• [What to produce]:
Return the data below exactly, minus the pictures.

(Shape scene image sequences)

★ ★ ★ ★ ★ ★ ★

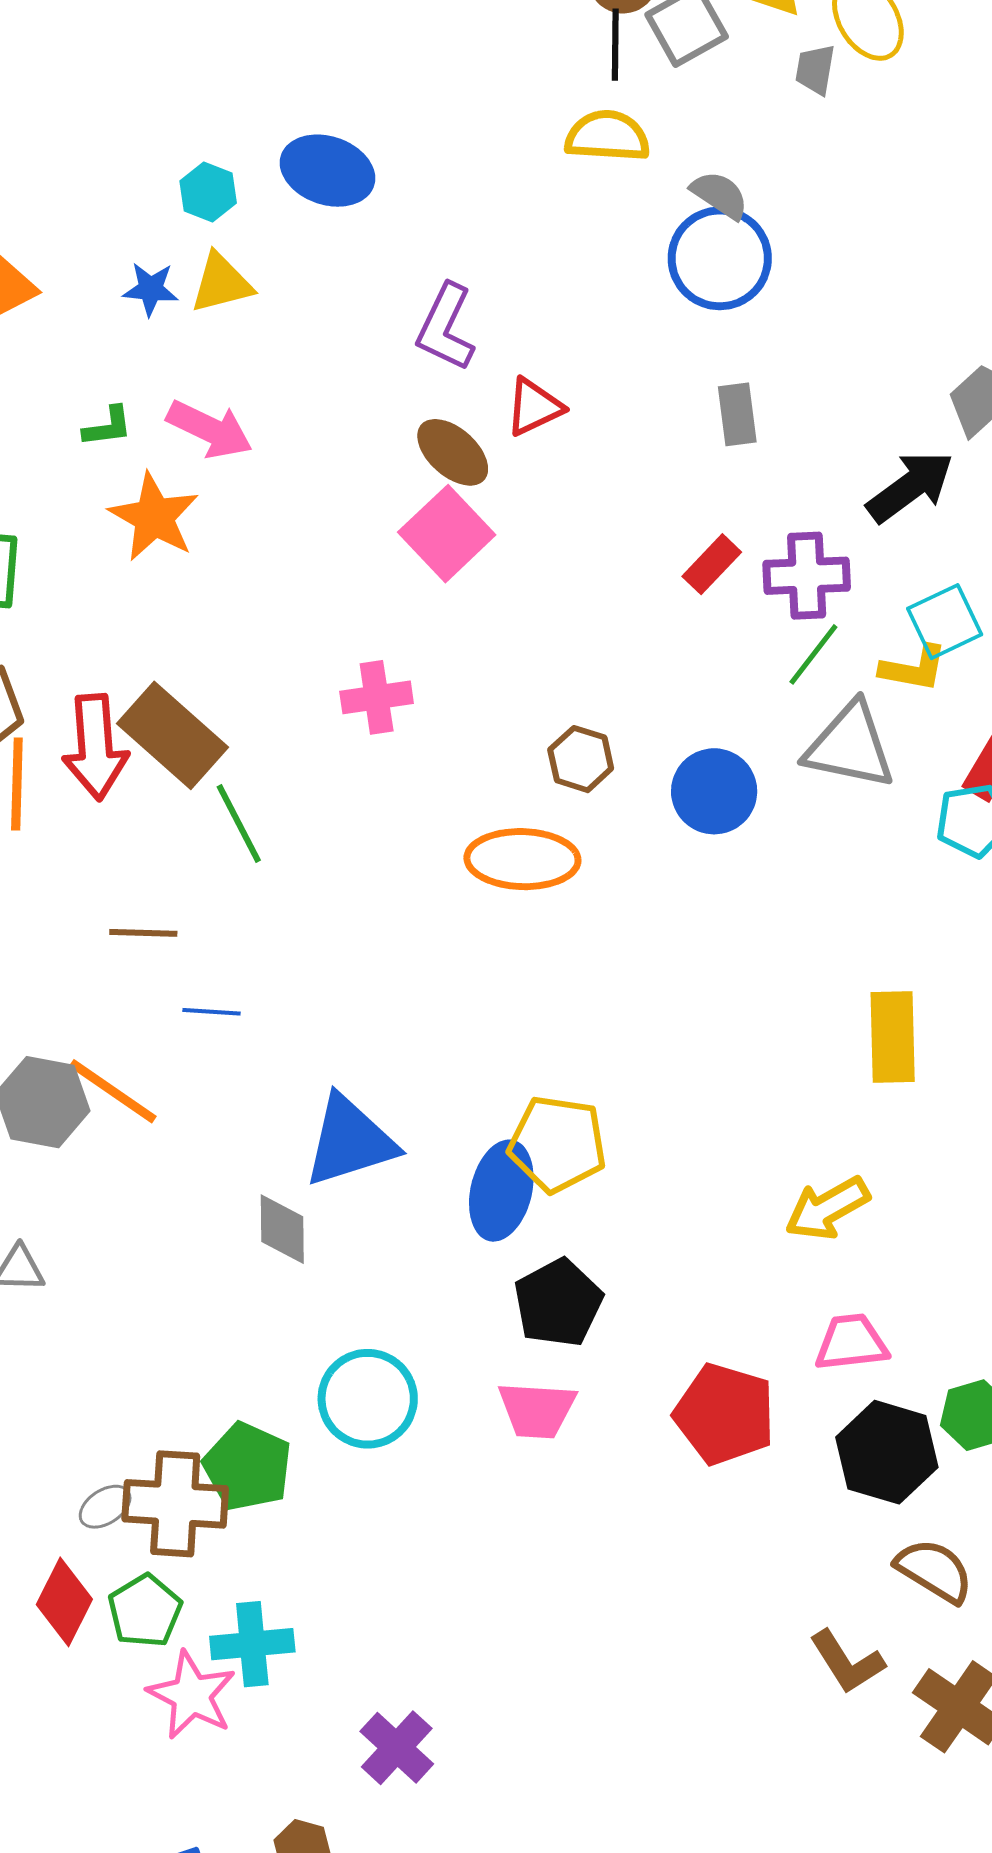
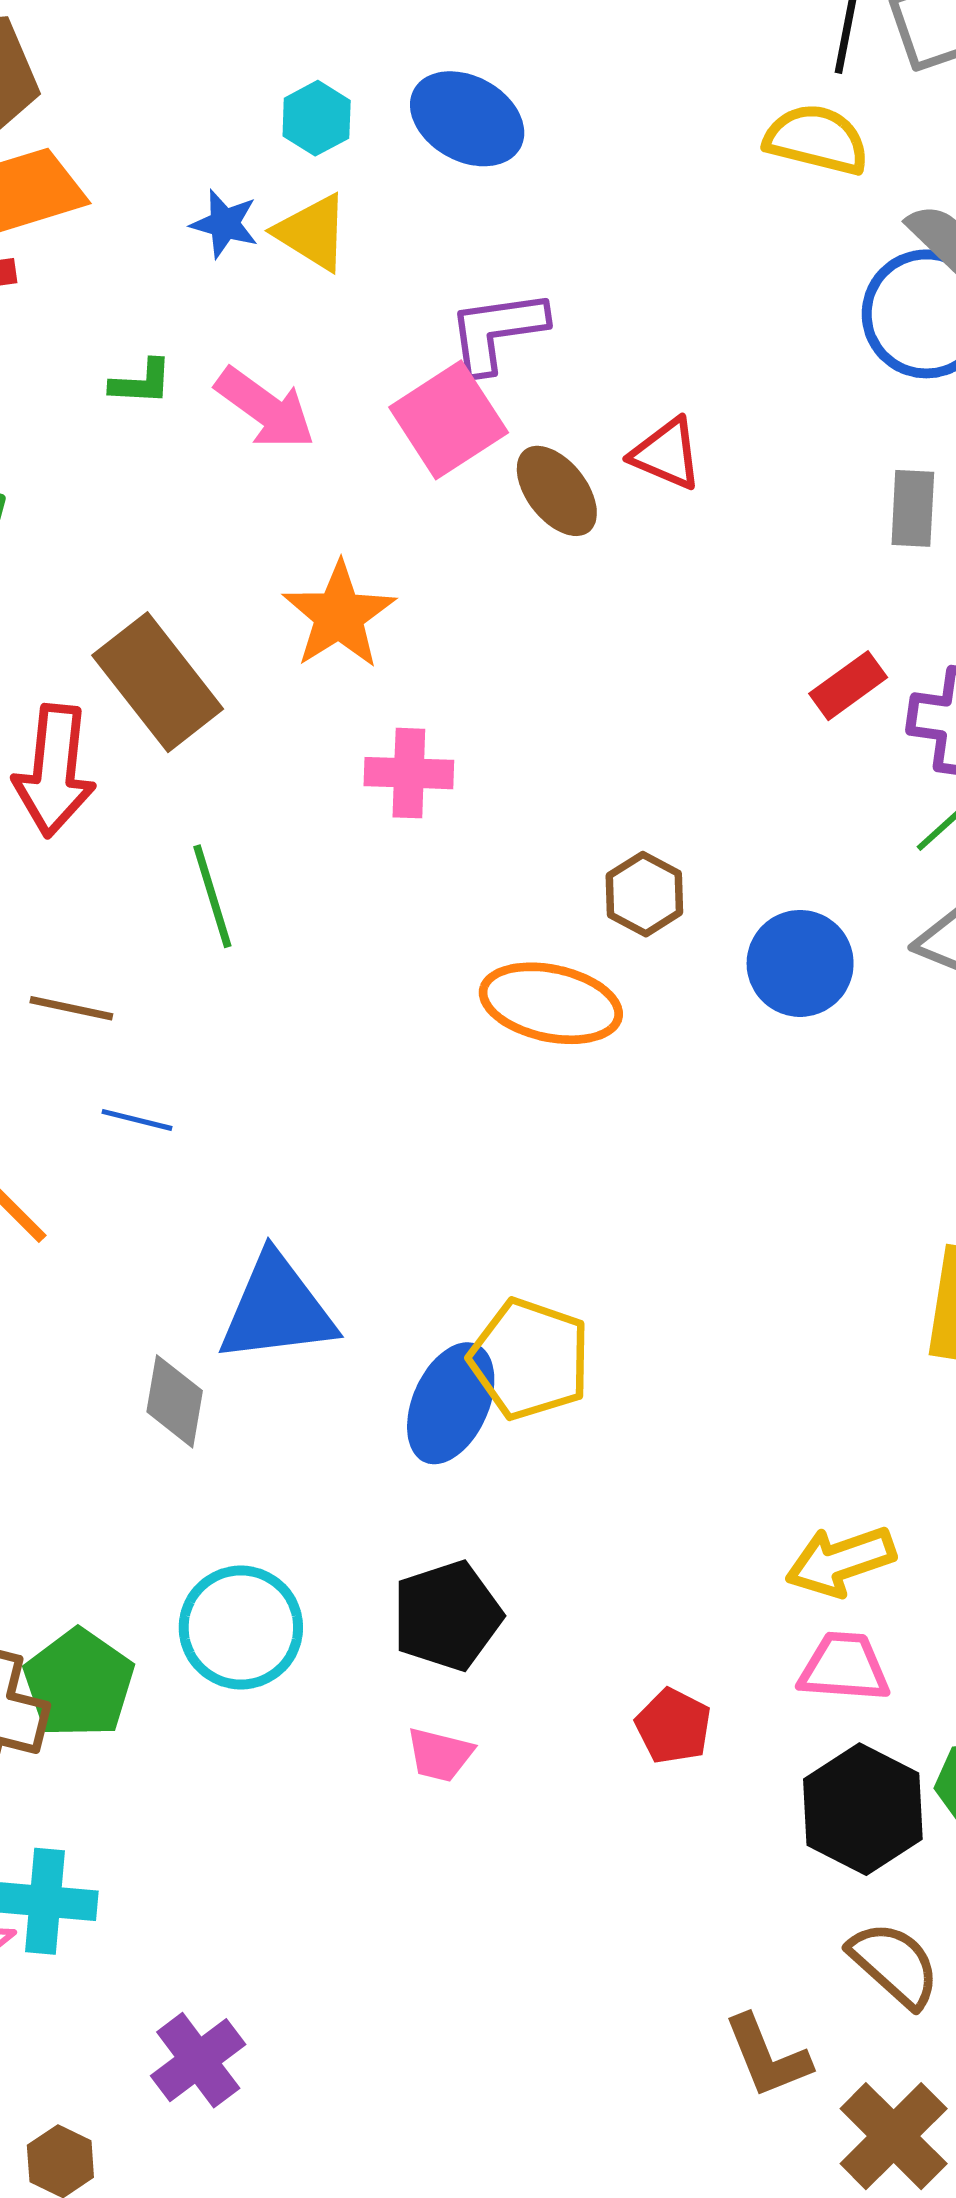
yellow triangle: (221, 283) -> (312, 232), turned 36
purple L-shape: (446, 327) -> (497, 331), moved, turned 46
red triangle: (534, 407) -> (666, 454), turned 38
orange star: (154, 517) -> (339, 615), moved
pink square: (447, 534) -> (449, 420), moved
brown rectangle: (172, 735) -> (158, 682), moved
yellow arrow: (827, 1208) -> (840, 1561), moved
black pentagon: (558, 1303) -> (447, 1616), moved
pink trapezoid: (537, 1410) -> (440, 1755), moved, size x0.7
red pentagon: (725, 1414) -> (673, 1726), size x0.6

★ ★ ★ ★ ★ ★ ★

• [Output of the exercise]:
yellow triangle: (221, 283) -> (312, 232), turned 36
purple L-shape: (446, 327) -> (497, 331), moved, turned 46
red triangle: (534, 407) -> (666, 454), turned 38
orange star: (154, 517) -> (339, 615), moved
pink square: (447, 534) -> (449, 420), moved
brown rectangle: (172, 735) -> (158, 682), moved
yellow arrow: (827, 1208) -> (840, 1561), moved
black pentagon: (558, 1303) -> (447, 1616), moved
pink trapezoid: (537, 1410) -> (440, 1755), moved, size x0.7
red pentagon: (725, 1414) -> (673, 1726), size x0.6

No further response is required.